**Tarea a realizar**
Cuenta las líneas de las filas de abajo que contienen la cadena "tuplet", distinguiendo mayúsculas de minúsculas: ¿cuántas hay? Indica solo el número.

**Listado**
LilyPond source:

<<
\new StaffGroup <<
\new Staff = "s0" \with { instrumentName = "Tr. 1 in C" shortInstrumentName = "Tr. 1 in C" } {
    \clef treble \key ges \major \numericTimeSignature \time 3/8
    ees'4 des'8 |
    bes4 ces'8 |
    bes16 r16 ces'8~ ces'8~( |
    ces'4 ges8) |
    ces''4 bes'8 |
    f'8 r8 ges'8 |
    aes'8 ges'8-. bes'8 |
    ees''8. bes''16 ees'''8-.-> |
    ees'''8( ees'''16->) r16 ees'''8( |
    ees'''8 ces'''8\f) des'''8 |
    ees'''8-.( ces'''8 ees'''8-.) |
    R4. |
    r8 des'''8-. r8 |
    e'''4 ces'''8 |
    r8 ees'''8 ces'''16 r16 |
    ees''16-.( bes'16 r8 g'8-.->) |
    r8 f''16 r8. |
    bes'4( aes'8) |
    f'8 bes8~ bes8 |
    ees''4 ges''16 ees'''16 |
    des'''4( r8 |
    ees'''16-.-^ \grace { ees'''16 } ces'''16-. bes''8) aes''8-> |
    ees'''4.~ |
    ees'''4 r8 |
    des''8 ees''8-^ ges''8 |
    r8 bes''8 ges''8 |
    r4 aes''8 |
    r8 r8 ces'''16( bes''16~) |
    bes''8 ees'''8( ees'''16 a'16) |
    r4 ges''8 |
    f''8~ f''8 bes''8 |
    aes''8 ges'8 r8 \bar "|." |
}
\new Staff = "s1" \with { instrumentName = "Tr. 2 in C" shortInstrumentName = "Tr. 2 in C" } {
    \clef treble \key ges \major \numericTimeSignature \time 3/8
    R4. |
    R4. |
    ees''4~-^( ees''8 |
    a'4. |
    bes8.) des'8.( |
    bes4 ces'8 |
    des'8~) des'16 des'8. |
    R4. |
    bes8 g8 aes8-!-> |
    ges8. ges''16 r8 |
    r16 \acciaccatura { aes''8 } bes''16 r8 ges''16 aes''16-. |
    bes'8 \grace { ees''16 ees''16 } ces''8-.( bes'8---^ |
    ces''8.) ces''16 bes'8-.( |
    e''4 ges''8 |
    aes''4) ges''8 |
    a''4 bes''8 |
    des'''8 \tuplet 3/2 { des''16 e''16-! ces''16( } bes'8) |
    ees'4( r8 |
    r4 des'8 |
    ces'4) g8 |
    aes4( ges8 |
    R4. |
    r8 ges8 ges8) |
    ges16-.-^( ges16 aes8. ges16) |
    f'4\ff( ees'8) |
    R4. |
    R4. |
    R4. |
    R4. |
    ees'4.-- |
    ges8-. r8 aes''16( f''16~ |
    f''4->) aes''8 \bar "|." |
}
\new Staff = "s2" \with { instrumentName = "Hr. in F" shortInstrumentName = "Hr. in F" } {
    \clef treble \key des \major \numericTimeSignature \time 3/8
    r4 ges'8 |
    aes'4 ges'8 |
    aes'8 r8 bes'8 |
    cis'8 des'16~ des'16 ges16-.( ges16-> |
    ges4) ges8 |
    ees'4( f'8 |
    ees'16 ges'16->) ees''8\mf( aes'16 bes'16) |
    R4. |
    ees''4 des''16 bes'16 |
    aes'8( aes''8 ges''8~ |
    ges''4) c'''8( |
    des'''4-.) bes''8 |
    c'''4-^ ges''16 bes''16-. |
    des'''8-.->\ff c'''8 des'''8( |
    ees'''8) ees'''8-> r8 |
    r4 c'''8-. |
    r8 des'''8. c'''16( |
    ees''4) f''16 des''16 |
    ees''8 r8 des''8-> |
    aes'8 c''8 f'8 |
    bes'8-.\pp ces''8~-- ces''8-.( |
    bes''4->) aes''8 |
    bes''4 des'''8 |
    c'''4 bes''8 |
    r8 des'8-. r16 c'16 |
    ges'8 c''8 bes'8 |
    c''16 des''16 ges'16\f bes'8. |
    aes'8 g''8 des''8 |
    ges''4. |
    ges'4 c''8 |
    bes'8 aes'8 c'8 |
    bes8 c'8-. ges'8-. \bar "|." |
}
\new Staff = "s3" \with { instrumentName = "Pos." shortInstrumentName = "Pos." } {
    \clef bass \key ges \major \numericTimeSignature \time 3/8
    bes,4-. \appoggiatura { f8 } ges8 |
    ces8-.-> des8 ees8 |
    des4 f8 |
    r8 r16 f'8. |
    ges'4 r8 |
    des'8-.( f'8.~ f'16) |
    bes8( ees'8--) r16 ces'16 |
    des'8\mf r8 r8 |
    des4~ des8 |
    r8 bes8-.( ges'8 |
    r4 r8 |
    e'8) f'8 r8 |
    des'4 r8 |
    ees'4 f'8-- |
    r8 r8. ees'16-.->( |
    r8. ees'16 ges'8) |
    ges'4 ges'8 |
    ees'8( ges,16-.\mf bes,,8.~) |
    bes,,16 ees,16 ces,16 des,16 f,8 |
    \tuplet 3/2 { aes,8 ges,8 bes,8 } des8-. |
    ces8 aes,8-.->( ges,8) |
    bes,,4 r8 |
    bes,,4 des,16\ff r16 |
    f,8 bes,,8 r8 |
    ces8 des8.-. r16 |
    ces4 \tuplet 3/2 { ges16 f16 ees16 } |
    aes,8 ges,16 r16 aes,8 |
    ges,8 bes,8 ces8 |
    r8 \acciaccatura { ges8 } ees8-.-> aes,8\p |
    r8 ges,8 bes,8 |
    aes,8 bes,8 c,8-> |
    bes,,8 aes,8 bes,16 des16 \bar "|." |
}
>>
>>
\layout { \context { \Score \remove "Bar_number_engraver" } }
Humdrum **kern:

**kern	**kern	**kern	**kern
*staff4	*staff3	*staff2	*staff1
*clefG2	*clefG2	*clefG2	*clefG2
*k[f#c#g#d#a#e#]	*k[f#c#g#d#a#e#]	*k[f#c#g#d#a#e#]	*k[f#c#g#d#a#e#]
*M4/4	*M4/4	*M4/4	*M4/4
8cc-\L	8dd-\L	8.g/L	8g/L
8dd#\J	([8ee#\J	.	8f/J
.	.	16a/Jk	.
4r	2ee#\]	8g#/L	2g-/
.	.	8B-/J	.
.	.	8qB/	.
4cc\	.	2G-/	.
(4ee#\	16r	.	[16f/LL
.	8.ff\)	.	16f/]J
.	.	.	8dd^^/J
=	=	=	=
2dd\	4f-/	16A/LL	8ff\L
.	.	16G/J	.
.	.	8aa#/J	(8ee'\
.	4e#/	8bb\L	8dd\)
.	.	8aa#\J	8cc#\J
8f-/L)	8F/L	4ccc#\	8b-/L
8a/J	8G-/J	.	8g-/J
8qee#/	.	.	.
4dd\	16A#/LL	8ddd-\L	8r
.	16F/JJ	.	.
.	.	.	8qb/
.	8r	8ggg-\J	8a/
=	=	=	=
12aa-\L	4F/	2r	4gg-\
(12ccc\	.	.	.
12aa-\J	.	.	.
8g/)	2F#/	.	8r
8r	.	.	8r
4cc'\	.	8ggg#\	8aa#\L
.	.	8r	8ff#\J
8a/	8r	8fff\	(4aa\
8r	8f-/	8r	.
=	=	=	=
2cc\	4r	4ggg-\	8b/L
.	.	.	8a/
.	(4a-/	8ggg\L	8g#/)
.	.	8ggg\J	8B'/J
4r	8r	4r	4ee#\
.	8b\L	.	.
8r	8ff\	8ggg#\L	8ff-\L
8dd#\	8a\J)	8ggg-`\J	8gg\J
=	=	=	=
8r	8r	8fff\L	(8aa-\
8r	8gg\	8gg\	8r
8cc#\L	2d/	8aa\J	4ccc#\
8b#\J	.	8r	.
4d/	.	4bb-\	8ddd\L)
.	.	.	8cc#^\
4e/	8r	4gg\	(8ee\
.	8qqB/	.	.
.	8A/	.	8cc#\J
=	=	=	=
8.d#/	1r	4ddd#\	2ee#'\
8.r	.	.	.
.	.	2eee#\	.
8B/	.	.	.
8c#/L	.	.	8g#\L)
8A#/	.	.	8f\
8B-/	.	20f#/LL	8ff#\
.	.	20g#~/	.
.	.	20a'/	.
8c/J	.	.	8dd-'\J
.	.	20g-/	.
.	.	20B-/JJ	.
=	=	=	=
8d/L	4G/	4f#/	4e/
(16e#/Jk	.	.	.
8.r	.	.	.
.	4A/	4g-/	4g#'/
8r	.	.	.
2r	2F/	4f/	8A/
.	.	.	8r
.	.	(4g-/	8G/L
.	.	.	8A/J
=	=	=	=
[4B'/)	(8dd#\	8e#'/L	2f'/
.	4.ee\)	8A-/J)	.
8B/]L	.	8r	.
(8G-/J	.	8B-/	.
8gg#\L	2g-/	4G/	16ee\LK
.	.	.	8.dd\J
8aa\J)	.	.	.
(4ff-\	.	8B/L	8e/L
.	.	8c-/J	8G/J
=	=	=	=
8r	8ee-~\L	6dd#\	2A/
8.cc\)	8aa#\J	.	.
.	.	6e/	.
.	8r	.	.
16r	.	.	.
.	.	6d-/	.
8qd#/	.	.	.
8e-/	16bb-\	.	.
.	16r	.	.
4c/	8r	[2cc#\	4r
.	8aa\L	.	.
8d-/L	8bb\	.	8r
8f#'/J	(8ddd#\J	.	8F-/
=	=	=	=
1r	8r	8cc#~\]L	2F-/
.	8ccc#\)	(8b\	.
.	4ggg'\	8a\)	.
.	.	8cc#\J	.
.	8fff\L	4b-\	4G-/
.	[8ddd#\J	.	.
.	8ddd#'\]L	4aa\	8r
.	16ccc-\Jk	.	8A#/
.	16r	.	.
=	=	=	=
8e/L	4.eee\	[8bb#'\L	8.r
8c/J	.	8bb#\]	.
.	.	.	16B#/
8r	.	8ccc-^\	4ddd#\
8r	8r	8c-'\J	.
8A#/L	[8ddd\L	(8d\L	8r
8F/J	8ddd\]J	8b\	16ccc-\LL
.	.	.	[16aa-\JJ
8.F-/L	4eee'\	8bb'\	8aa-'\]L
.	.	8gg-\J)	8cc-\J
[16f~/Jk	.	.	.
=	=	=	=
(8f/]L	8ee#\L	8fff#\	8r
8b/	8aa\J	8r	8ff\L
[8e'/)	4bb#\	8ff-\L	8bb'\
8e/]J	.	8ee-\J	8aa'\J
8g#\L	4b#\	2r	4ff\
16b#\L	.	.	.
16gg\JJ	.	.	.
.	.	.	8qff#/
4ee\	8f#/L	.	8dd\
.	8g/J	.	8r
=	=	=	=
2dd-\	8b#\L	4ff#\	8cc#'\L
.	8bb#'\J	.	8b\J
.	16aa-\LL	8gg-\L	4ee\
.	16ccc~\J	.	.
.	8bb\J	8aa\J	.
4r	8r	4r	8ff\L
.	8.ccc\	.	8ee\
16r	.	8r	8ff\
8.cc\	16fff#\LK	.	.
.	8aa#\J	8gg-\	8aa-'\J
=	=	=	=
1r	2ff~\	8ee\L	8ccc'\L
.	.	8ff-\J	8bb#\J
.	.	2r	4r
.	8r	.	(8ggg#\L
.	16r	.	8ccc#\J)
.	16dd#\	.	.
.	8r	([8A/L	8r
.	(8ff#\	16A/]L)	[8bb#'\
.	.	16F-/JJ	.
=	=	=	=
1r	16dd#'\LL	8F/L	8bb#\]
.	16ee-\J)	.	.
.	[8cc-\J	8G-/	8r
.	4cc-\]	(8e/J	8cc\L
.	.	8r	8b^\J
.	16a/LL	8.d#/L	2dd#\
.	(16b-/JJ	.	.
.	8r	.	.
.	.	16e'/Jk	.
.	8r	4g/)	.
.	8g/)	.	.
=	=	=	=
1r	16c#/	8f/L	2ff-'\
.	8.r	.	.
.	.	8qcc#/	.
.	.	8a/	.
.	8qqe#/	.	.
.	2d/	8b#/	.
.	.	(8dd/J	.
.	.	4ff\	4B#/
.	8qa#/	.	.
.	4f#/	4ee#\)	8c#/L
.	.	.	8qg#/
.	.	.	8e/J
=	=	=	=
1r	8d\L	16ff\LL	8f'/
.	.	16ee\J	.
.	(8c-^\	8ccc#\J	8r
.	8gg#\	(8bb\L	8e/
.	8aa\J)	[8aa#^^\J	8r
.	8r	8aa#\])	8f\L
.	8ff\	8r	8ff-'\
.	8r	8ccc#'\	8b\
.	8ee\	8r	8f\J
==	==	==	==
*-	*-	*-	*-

**Resultado del ejercicio**
3